▸ TO DO
Beginning with the line that contains "(714, 312) = (763, 270): none -> red wallet", transcribe the rest of the listing below exactly, including its last line, and exclude any pictures.

▸ LISTED ENTRIES

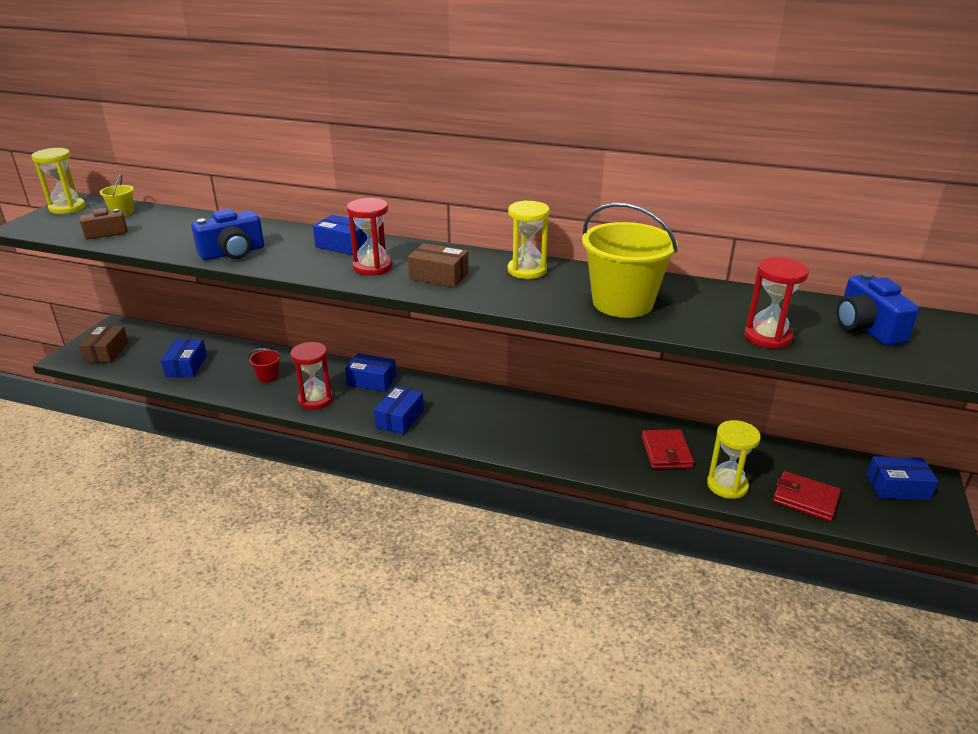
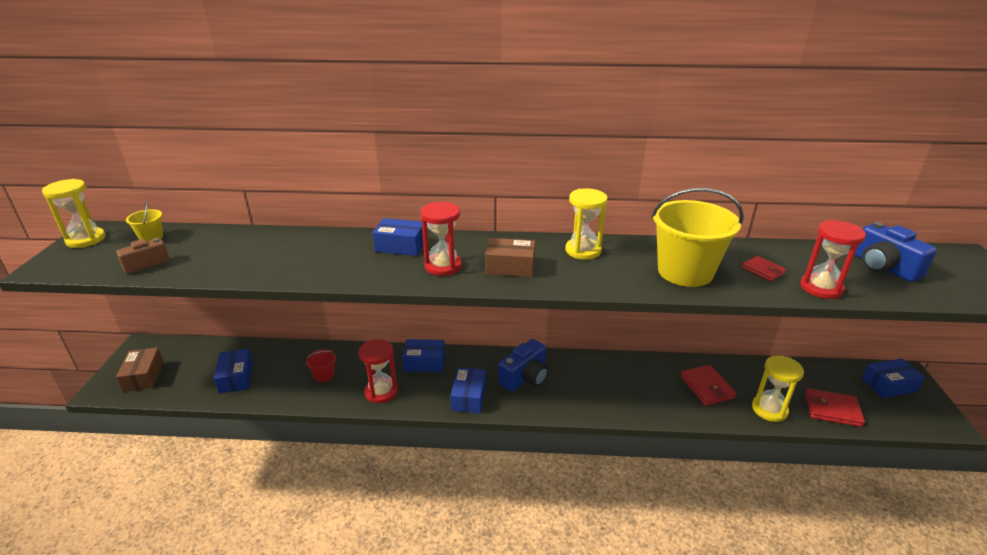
camera: 15 degrees left, 0 degrees up
(233, 253) = (296, 269): blue camera -> blue camera (525, 377)
(714, 312) = (763, 270): none -> red wallet

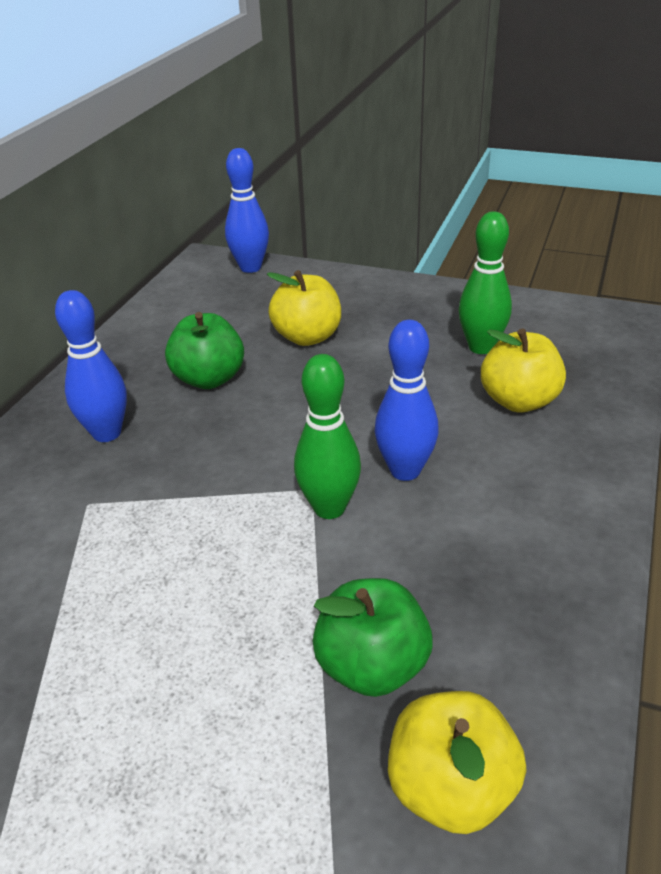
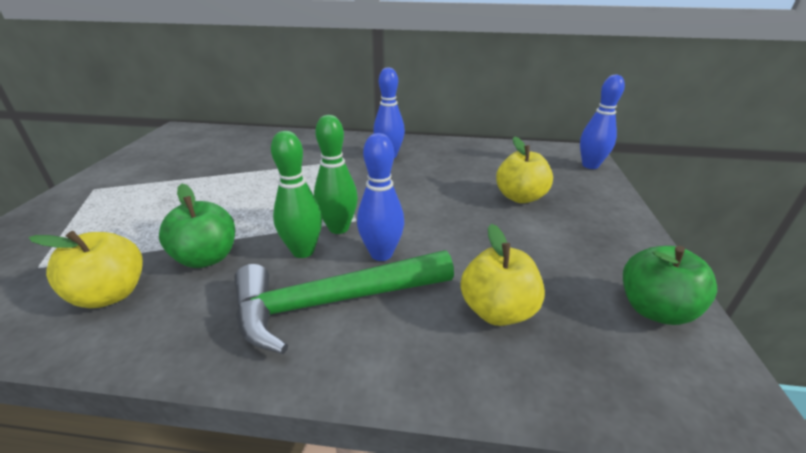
camera: 75 degrees right, 5 degrees down
(209, 379) = (450, 173): green apple -> green apple (654, 309)
(481, 347) = (571, 282): green bowling pin -> green bowling pin (303, 251)
(495, 520) = (332, 302): none -> green hammer

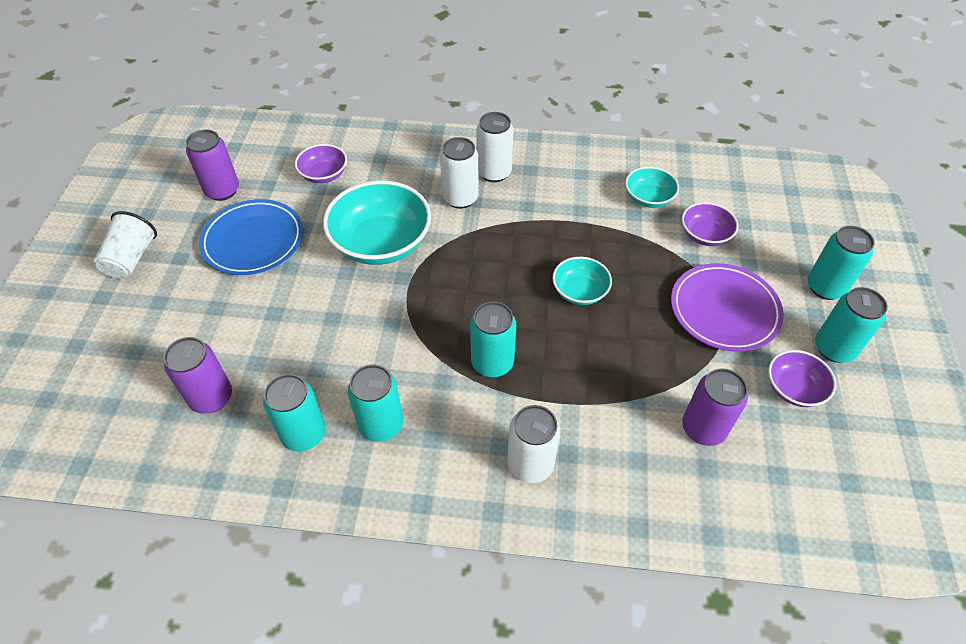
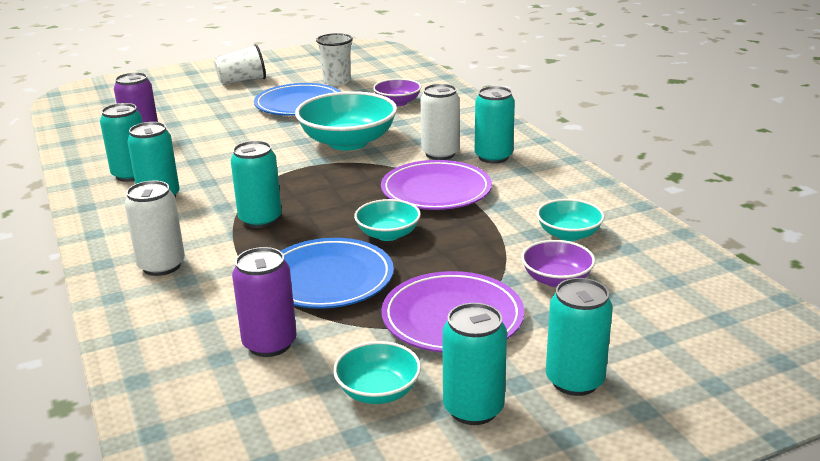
camera: 60 degrees right, 25 degrees down
(222, 190) = (337, 81): purple can -> white cup
(494, 173) = (493, 157): white can -> turquoise can
(527, 232) = (436, 191): none -> purple plate
(627, 356) = (328, 279): none -> blue plate
(794, 388) = (378, 391): purple bowl -> turquoise bowl

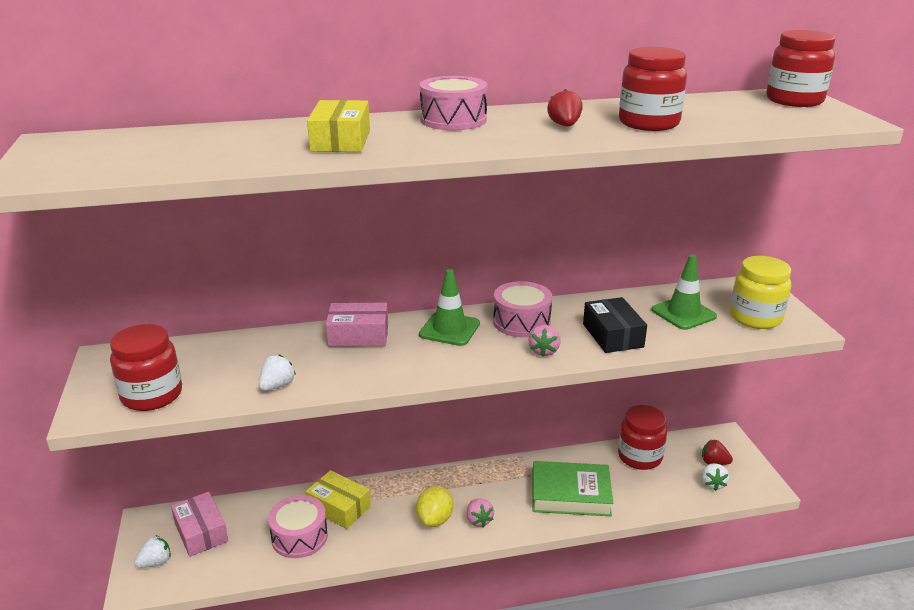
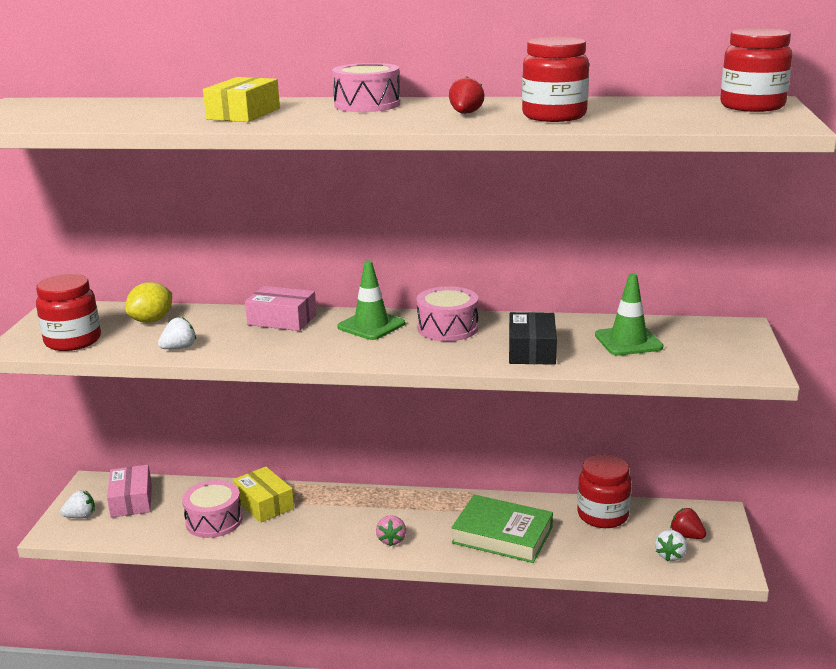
camera: 20 degrees right, 5 degrees down
(435, 519) = (348, 531): yellow lemon -> yellow lemon (152, 320)
(544, 351) = (447, 354): pink strawberry -> none
(755, 318) = (708, 355): yellow jar -> none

▸ OUTPUT OF THE EXERCISE
(714, 312) = (763, 270): none -> red wallet

camera: 75 degrees right, 5 degrees down
(209, 379) = (450, 173): green apple -> green apple (654, 309)
(481, 347) = (571, 282): green bowling pin -> green bowling pin (303, 251)
(495, 520) = (332, 302): none -> green hammer

camera: 60 degrees right, 25 degrees down
(222, 190) = (337, 81): purple can -> white cup
(494, 173) = (493, 157): white can -> turquoise can
(527, 232) = (436, 191): none -> purple plate
(627, 356) = (328, 279): none -> blue plate
(794, 388) = (378, 391): purple bowl -> turquoise bowl

camera: 20 degrees right, 5 degrees down
(435, 519) = (348, 531): yellow lemon -> yellow lemon (152, 320)
(544, 351) = (447, 354): pink strawberry -> none
(755, 318) = (708, 355): yellow jar -> none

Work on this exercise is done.